> **Required action**:
Set down the records that follow in full and without changes.

> **Input for this task**:
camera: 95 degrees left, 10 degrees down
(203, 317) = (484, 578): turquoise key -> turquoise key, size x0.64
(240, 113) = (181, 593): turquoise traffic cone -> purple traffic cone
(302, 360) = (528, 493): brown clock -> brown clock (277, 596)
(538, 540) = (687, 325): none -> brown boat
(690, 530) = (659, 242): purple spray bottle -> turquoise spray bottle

> **Response to the task**:
camera: 95 degrees left, 10 degrees down
(203, 317) = (484, 578): turquoise key -> turquoise key, size x0.64
(240, 113) = (181, 593): turquoise traffic cone -> purple traffic cone
(302, 360) = (528, 493): brown clock -> brown clock (277, 596)
(538, 540) = (687, 325): none -> brown boat
(690, 530) = (659, 242): purple spray bottle -> turquoise spray bottle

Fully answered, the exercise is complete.